Write out, exactly and in full, the records given below, but not their pictures.

§ **SOURCE MATERIAL**:

★ ★ ★

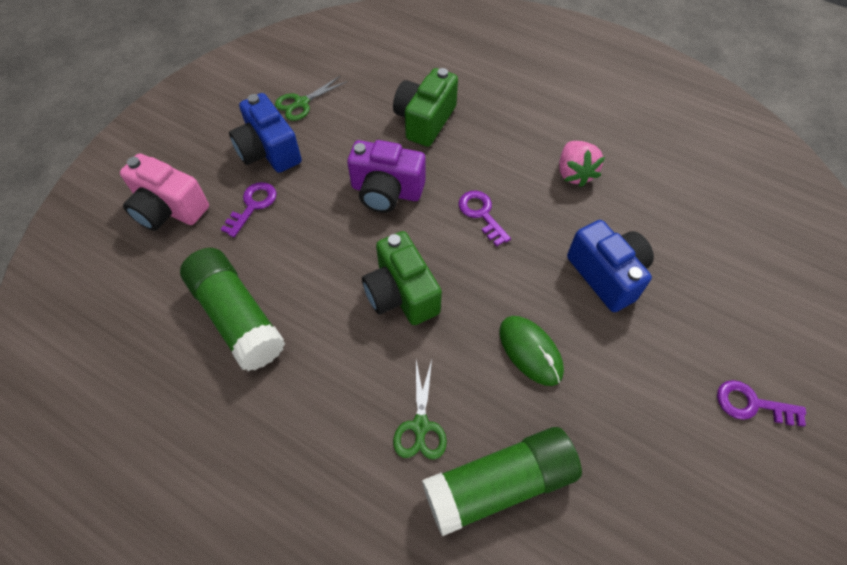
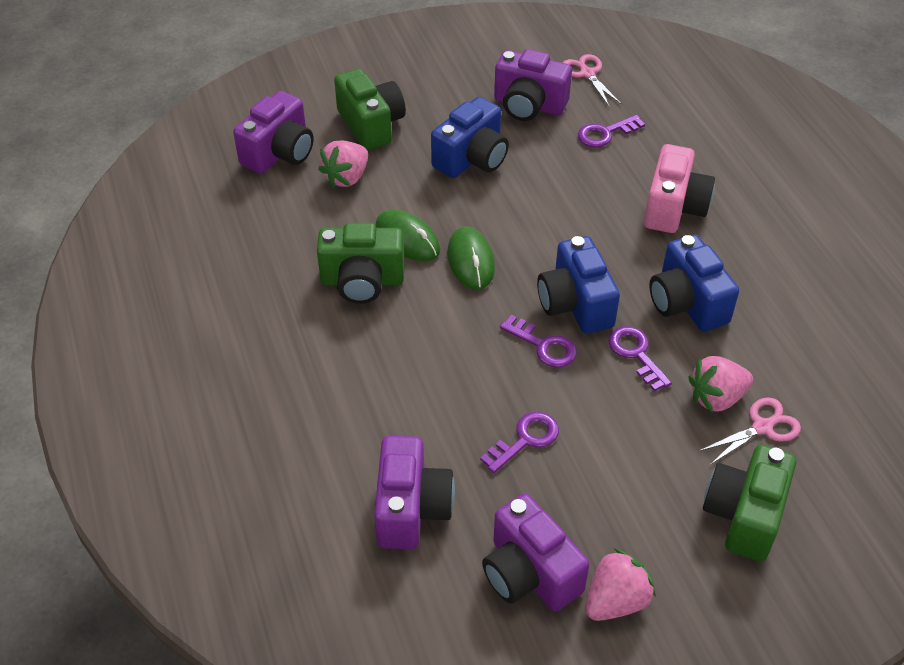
blue camera: 2 -> 3
green camera: 2 -> 3
green glue stick: 2 -> 0
green mouse: 1 -> 2
green scissors: 2 -> 0
pink scissors: 0 -> 2
pink strawberry: 1 -> 3
purple camera: 1 -> 4
purple key: 3 -> 4

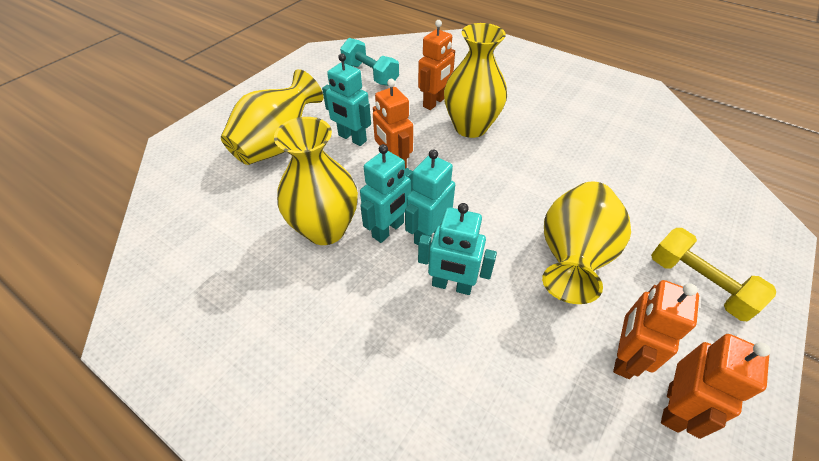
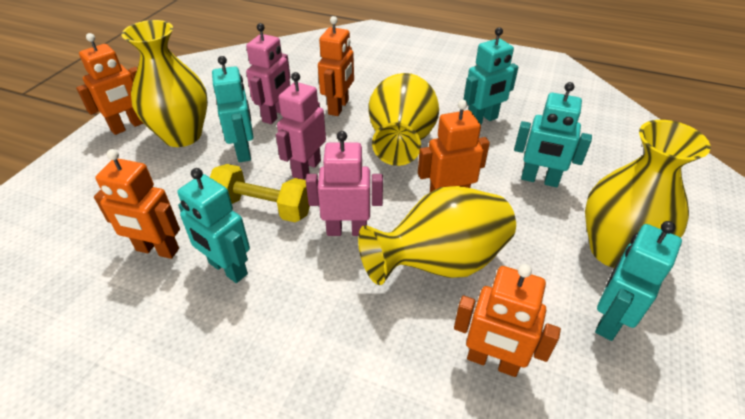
orange robot: 4 -> 5
pink robot: 0 -> 3
turquoise dumbbell: 1 -> 0
turquoise robot: 4 -> 5

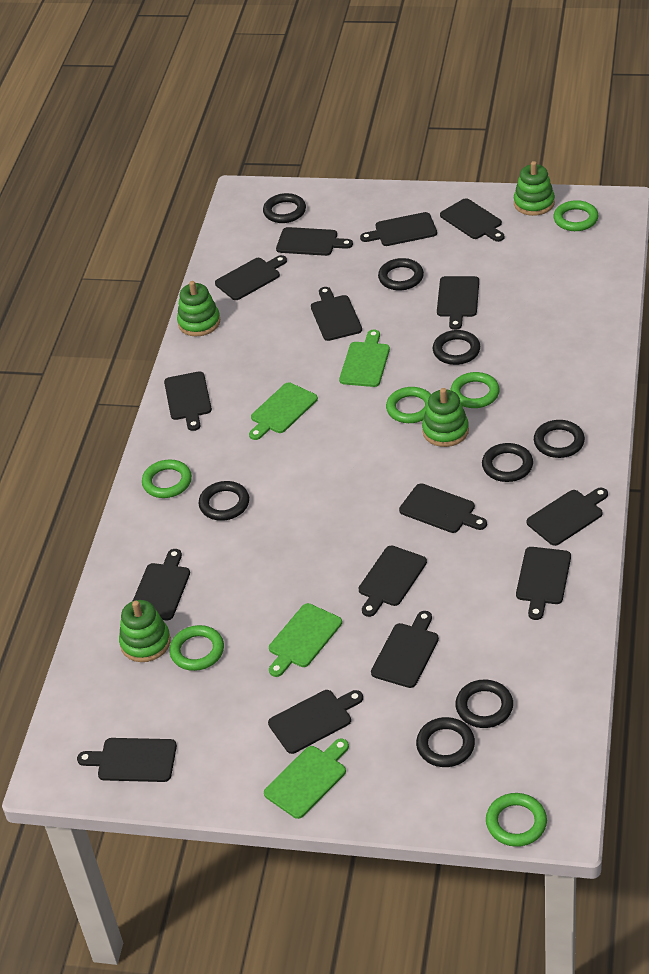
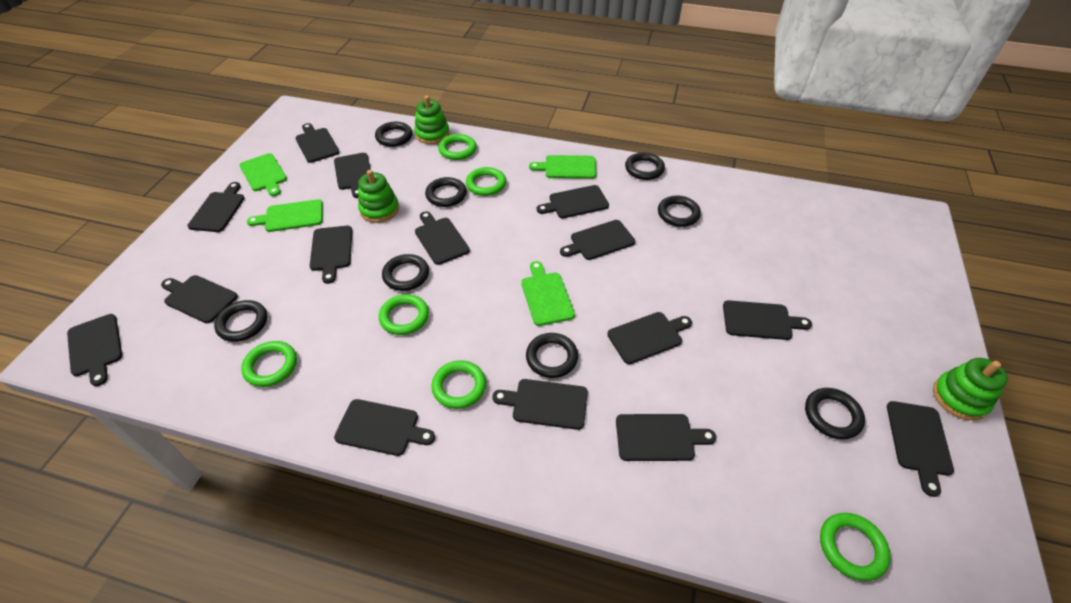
green stacking toy: 4 -> 3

★ ★ ★

§ **TASK OUTPUT**:
blue camera: 2 -> 3
green camera: 2 -> 3
green glue stick: 2 -> 0
green mouse: 1 -> 2
green scissors: 2 -> 0
pink scissors: 0 -> 2
pink strawberry: 1 -> 3
purple camera: 1 -> 4
purple key: 3 -> 4

orange robot: 4 -> 5
pink robot: 0 -> 3
turquoise dumbbell: 1 -> 0
turquoise robot: 4 -> 5

green stacking toy: 4 -> 3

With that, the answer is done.